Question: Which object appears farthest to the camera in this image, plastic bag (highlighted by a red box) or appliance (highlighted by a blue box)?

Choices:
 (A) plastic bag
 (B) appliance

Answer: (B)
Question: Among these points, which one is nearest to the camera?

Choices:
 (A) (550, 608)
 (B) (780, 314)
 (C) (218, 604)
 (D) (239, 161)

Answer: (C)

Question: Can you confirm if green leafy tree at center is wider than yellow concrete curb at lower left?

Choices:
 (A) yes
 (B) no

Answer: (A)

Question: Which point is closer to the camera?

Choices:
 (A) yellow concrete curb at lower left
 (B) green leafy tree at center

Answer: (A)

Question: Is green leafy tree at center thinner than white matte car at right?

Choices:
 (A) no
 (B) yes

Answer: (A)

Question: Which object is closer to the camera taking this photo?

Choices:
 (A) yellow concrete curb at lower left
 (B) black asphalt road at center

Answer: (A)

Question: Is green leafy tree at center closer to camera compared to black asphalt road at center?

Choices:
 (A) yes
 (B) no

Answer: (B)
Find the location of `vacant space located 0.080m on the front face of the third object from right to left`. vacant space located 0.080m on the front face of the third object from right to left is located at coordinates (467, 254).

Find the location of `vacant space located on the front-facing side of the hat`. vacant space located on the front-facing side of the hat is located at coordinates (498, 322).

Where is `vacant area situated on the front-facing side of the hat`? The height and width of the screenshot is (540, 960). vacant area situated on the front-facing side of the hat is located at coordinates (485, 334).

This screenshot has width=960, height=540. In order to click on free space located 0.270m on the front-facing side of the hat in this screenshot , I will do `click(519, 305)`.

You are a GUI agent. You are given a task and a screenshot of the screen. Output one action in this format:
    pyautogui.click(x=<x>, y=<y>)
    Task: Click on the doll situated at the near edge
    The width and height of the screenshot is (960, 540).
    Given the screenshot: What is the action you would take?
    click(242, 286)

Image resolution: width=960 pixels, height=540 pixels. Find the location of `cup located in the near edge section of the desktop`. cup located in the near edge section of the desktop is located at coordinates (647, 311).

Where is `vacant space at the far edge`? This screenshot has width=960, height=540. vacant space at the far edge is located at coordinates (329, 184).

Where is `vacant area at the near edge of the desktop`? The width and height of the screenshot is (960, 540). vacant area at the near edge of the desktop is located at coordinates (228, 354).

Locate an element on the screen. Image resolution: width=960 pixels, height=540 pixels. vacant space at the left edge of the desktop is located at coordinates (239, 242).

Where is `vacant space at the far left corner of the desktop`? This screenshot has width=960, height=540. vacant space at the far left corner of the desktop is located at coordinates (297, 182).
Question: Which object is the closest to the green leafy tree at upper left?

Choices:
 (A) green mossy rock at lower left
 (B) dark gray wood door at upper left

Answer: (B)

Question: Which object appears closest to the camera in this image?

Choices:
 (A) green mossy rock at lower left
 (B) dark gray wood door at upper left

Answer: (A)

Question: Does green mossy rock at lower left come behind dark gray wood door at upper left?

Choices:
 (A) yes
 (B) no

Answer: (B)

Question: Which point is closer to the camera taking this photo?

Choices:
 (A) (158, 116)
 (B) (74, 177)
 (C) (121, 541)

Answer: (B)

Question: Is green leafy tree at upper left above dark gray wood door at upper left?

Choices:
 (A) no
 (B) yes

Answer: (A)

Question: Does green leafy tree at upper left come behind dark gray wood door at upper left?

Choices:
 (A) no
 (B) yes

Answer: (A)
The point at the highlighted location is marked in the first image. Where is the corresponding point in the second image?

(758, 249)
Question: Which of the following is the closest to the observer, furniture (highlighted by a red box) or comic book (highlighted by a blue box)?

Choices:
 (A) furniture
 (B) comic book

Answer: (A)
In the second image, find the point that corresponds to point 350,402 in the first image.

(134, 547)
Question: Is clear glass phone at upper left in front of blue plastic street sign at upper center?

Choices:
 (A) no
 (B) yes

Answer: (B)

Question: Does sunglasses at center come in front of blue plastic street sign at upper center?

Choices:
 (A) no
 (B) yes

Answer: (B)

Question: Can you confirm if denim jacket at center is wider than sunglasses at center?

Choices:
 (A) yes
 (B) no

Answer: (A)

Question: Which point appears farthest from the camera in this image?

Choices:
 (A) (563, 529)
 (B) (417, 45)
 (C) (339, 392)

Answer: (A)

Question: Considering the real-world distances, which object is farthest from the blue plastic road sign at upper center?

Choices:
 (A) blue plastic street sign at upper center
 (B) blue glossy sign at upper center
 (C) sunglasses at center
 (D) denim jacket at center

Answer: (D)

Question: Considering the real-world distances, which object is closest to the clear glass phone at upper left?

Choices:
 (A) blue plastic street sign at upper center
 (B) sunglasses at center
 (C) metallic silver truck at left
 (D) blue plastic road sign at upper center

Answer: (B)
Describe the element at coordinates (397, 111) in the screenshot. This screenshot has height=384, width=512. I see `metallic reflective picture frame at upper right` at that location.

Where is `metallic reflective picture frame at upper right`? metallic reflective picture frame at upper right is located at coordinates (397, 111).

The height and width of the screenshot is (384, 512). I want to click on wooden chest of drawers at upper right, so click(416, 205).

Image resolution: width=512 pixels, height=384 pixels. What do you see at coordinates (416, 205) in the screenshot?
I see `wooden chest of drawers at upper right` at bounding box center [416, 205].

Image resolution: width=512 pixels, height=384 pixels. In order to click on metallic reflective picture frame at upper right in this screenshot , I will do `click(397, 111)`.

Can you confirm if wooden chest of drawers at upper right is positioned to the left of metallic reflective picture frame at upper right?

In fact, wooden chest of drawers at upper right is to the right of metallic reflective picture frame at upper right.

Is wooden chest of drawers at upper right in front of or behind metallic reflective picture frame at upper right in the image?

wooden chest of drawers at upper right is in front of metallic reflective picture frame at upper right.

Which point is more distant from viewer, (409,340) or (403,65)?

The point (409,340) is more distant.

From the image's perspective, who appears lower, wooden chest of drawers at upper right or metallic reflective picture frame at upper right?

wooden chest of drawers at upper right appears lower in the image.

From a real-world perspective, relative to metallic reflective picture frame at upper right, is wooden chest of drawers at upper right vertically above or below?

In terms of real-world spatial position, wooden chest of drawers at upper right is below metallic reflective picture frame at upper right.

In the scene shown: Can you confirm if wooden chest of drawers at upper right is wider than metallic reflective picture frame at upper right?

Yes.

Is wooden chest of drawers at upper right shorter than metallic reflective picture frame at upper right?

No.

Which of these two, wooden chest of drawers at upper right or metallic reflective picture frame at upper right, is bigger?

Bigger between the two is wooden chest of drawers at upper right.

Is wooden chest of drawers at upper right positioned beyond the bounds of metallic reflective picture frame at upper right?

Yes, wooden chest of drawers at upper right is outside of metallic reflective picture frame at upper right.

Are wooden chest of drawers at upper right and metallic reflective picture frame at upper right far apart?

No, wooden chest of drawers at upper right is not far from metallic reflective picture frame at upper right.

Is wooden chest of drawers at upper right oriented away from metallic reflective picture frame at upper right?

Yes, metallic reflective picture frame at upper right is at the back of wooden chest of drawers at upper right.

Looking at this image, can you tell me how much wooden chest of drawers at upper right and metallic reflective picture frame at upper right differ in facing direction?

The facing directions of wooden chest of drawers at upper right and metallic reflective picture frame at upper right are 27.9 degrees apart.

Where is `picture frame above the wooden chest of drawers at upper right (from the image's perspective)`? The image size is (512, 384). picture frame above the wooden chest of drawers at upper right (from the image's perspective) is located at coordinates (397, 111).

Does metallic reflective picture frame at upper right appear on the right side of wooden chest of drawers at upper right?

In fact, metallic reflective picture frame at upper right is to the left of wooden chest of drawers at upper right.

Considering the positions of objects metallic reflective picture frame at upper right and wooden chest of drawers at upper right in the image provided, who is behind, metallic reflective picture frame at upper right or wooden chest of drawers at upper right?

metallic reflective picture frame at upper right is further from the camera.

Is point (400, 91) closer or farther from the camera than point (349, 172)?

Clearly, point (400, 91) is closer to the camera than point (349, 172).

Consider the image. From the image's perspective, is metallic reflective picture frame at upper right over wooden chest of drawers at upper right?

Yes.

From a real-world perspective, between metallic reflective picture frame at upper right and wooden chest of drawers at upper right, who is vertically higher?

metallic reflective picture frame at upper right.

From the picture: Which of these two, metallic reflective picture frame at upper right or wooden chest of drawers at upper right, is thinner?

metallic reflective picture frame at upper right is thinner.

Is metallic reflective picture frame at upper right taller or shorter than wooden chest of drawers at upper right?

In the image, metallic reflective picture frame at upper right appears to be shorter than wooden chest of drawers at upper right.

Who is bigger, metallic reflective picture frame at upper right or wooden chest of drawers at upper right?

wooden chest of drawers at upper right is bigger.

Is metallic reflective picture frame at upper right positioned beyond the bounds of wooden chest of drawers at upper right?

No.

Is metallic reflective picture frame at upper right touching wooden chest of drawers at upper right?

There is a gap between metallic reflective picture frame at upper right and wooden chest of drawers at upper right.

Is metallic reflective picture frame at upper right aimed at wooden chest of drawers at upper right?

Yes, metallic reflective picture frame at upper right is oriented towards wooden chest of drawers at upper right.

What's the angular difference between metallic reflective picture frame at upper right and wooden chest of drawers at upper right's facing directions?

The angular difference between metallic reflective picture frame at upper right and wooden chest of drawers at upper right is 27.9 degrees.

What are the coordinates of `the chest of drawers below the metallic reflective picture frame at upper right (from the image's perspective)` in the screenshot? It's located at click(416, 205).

• WHAT IS REQUIRED
Copy the rows above word for word, everything from the line that contains "Image resolution: width=960 pixels, height=540 pixels. Find" down to the line that contains "coordinates (329, 184).".

• ANSWER TO THE PROBLEM
Image resolution: width=960 pixels, height=540 pixels. Find the location of `cup located in the near edge section of the desktop`. cup located in the near edge section of the desktop is located at coordinates (647, 311).

Where is `vacant space at the far edge`? This screenshot has width=960, height=540. vacant space at the far edge is located at coordinates (329, 184).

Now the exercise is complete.